→ **Your assignment**
Check every line of the records below for the string "resize", then report only how many lines have it.

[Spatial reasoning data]
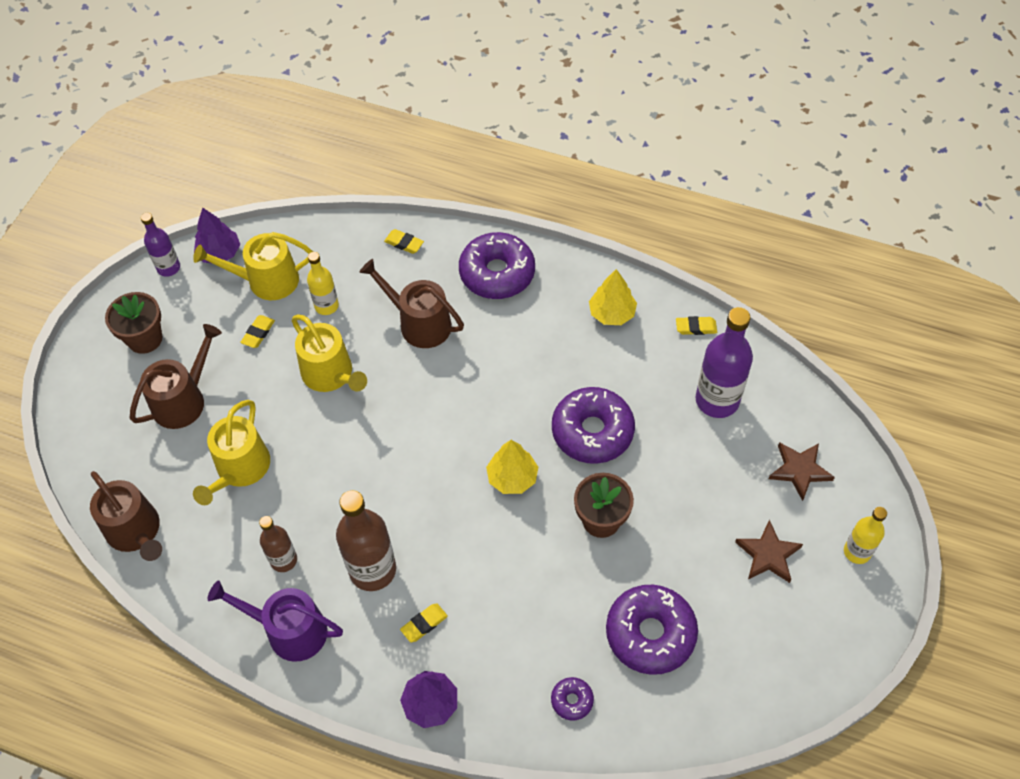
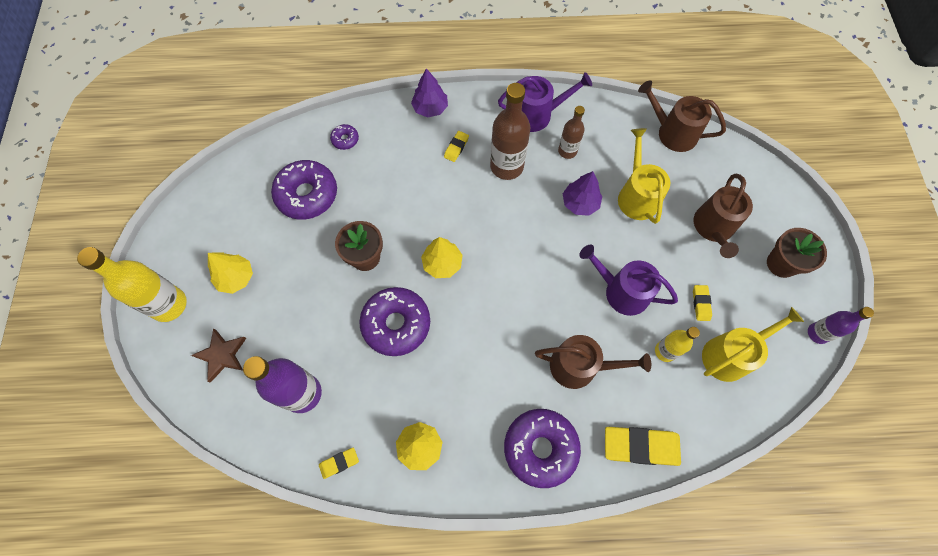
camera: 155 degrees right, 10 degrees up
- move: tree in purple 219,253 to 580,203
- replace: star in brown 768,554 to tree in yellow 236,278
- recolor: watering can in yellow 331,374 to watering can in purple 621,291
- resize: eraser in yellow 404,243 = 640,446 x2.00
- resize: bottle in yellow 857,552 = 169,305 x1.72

→ **Task response**
2